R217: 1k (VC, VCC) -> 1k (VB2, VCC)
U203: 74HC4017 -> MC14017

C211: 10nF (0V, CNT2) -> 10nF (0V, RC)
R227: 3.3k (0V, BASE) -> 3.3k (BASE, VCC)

· · ·

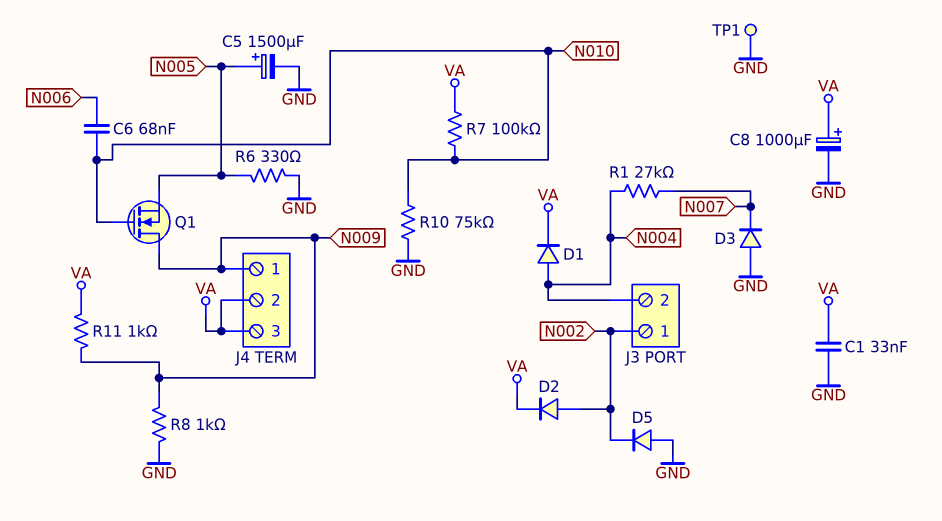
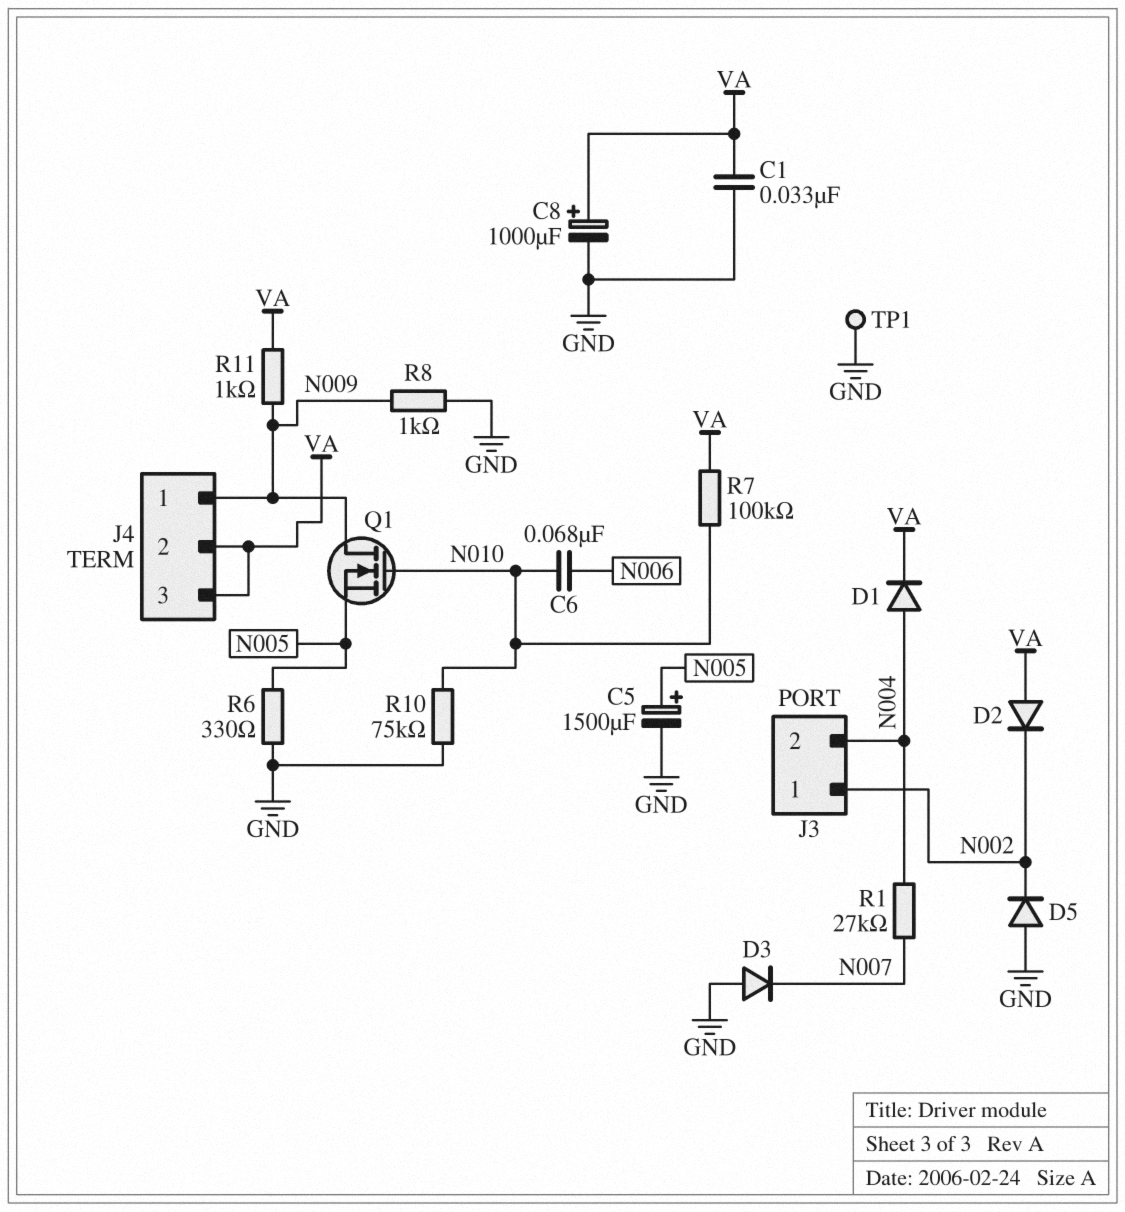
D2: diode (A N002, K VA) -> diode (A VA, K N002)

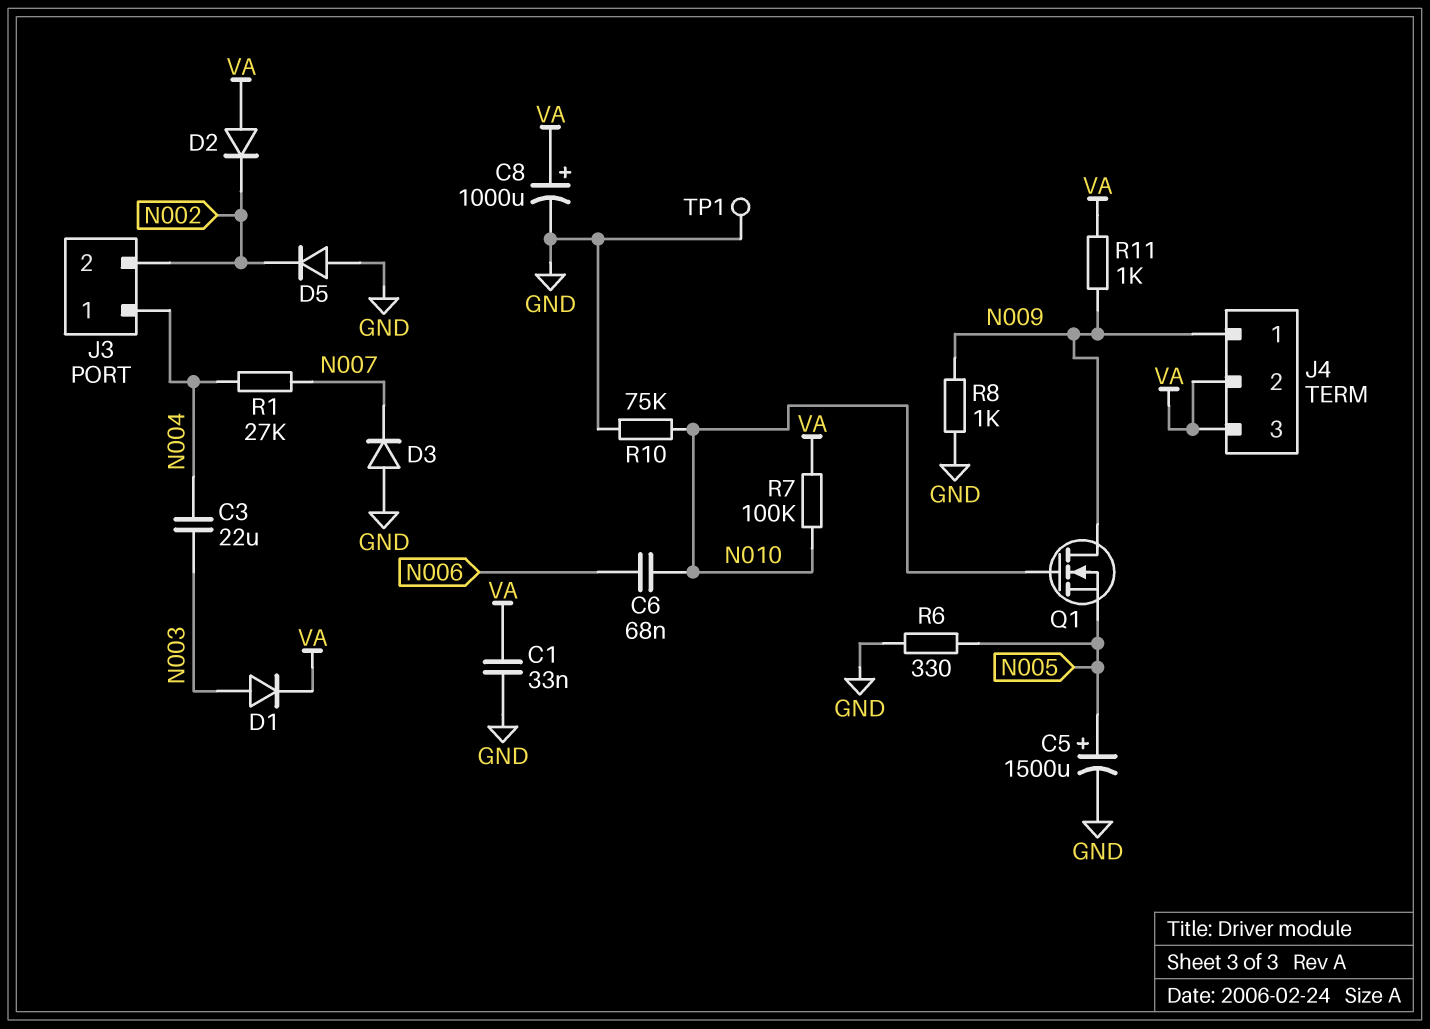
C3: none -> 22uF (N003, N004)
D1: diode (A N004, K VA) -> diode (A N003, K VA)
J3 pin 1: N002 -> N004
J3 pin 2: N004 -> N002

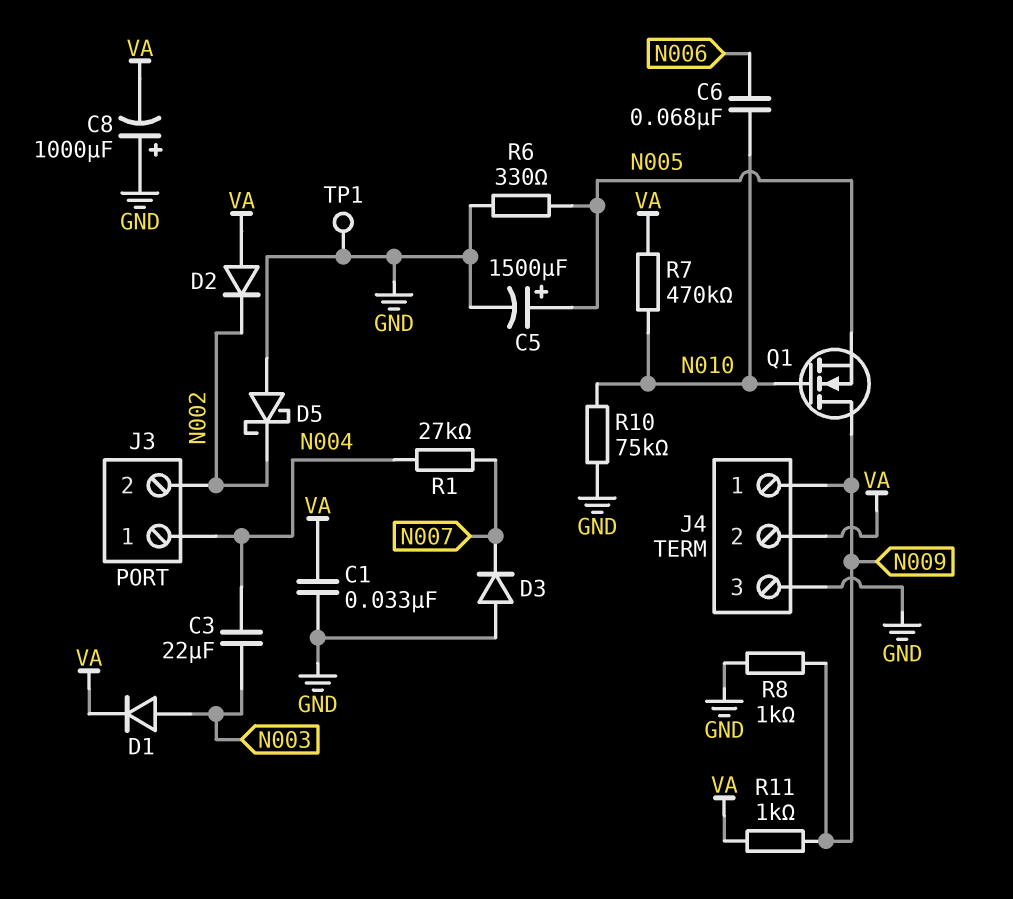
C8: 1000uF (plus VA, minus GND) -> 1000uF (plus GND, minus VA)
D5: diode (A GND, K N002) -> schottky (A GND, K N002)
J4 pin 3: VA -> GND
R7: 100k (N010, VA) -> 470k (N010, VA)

· · ·

Return word for word the lines of the listing above, starting at the line with "C3: none -> 22uF (N003, N004)" and ending at the line with "R7: 100k (N010, VA) -> 470k (N010, VA)", both included. Pictures do not belong in the copy.

C3: none -> 22uF (N003, N004)
D1: diode (A N004, K VA) -> diode (A N003, K VA)
J3 pin 1: N002 -> N004
J3 pin 2: N004 -> N002

C8: 1000uF (plus VA, minus GND) -> 1000uF (plus GND, minus VA)
D5: diode (A GND, K N002) -> schottky (A GND, K N002)
J4 pin 3: VA -> GND
R7: 100k (N010, VA) -> 470k (N010, VA)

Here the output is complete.